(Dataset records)
—————

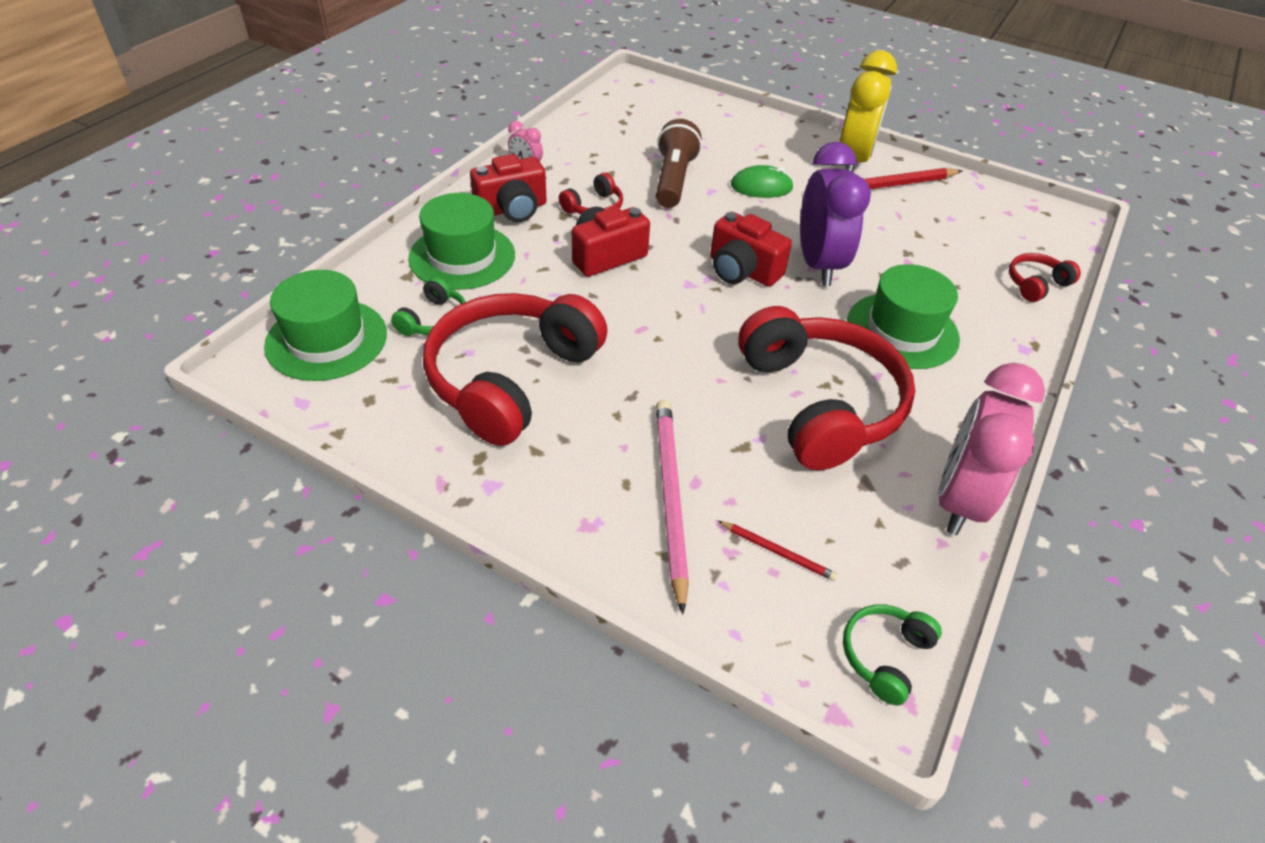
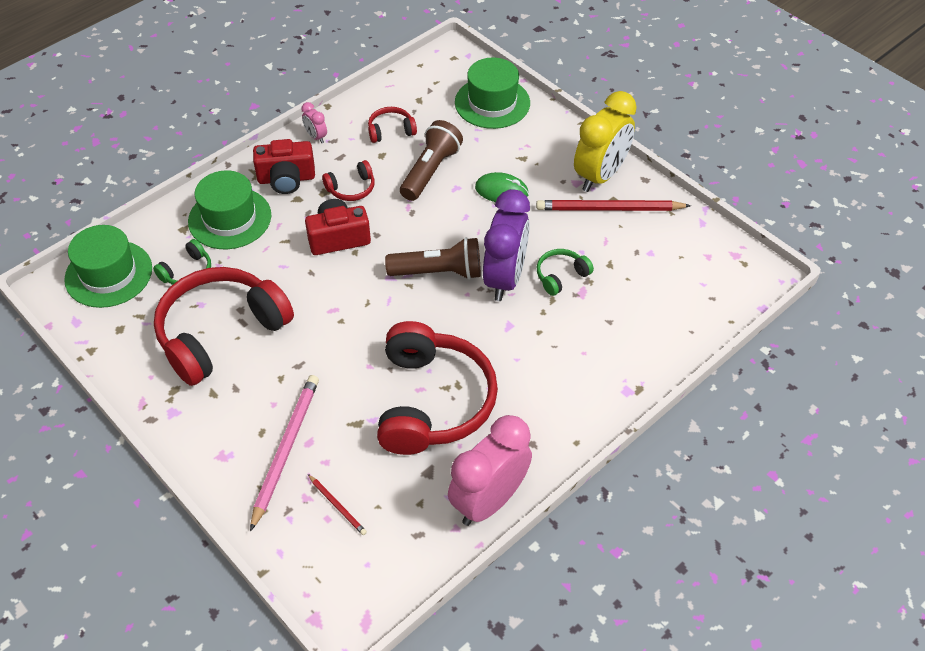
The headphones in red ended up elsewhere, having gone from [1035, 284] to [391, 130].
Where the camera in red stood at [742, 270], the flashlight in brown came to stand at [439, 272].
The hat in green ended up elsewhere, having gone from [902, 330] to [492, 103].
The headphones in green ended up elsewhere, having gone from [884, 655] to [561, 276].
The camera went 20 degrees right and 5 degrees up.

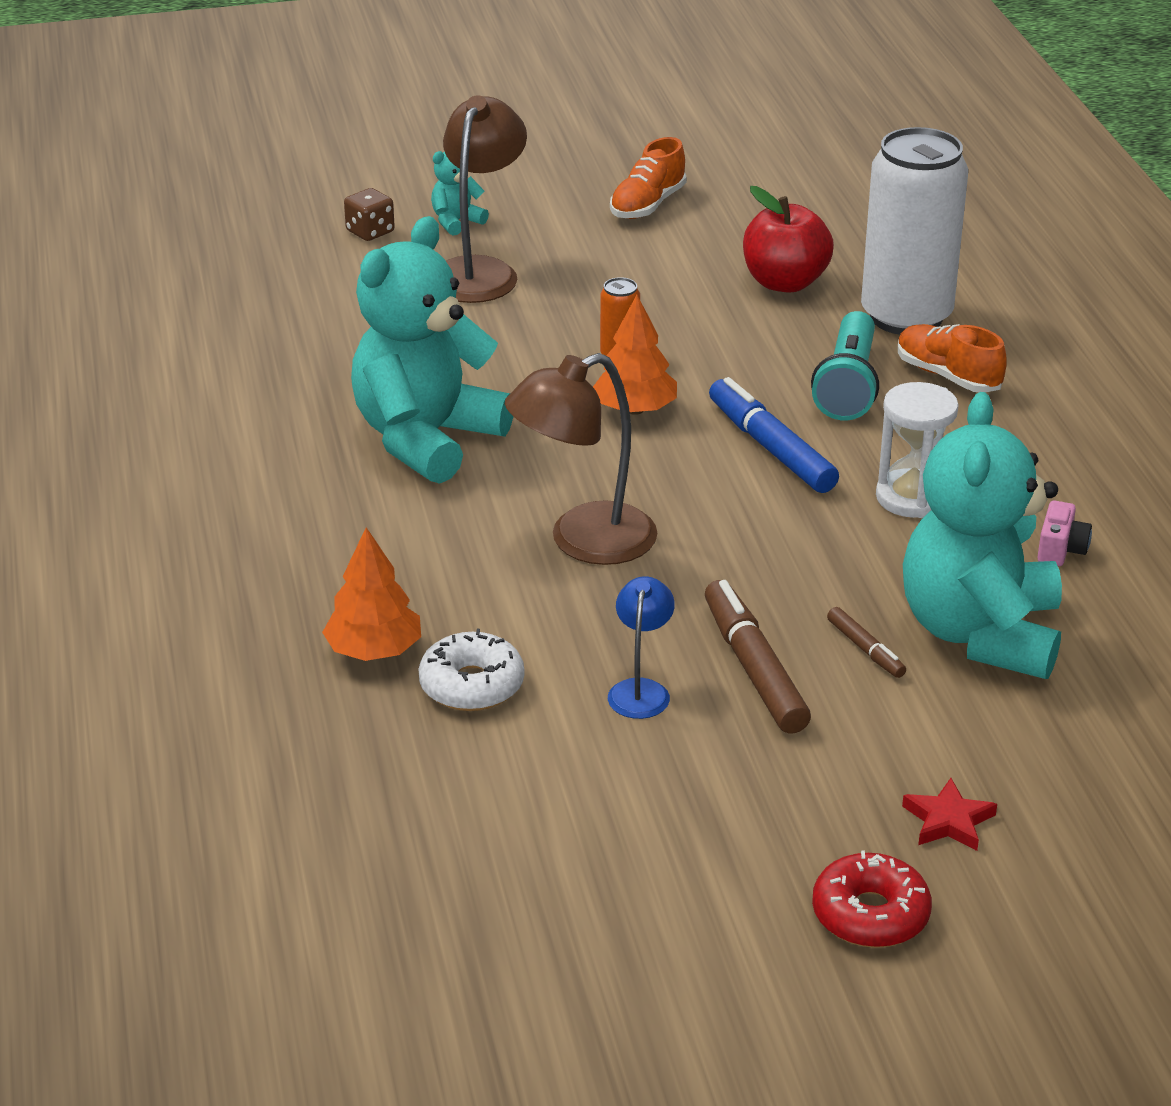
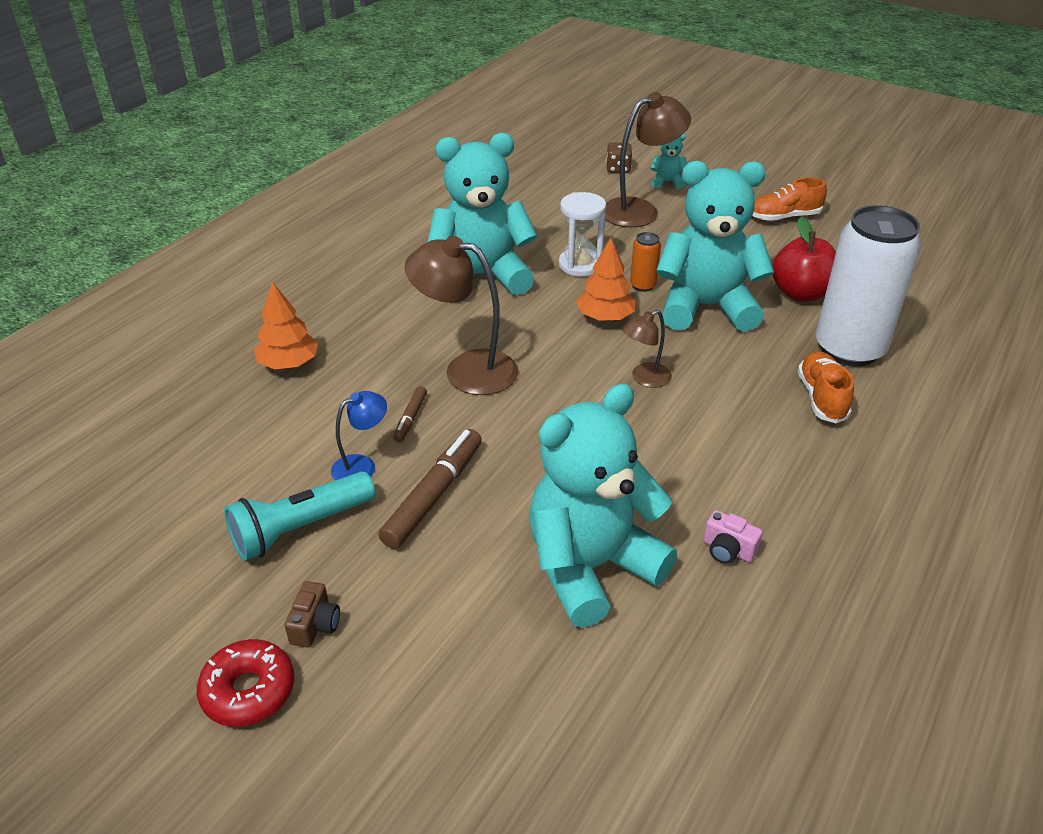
The flashlight in turquoise ended up elsewhere, having gone from [847, 385] to [300, 528].
The second view gained the camera in brown at [315, 625].
The marker in brown ended up elsewhere, having gone from [865, 649] to [410, 418].
The hourglass in white ended up elsewhere, having gone from [911, 497] to [580, 265].
Where the marker in blue stood at [770, 448], the lamp in brown came to stand at [644, 379].
The second view gained the teddy bear in turquoise at [706, 307].
The camera in pink at [1061, 549] ended up facing another way, 60 degrees clockwise from before.
The second view lost the donut in white at [472, 685].
The second view lost the star in red at [948, 821].
The camera went 45 degrees right and 5 degrees up.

—————

(What you have to do) From the line with "The camera went 20" down to the final line of the entries above, repeat each line exactly; omit the pictures.

(Answer to this task)
The camera went 20 degrees right and 5 degrees up.

The flashlight in turquoise ended up elsewhere, having gone from [847, 385] to [300, 528].
The second view gained the camera in brown at [315, 625].
The marker in brown ended up elsewhere, having gone from [865, 649] to [410, 418].
The hourglass in white ended up elsewhere, having gone from [911, 497] to [580, 265].
Where the marker in blue stood at [770, 448], the lamp in brown came to stand at [644, 379].
The second view gained the teddy bear in turquoise at [706, 307].
The camera in pink at [1061, 549] ended up facing another way, 60 degrees clockwise from before.
The second view lost the donut in white at [472, 685].
The second view lost the star in red at [948, 821].
The camera went 45 degrees right and 5 degrees up.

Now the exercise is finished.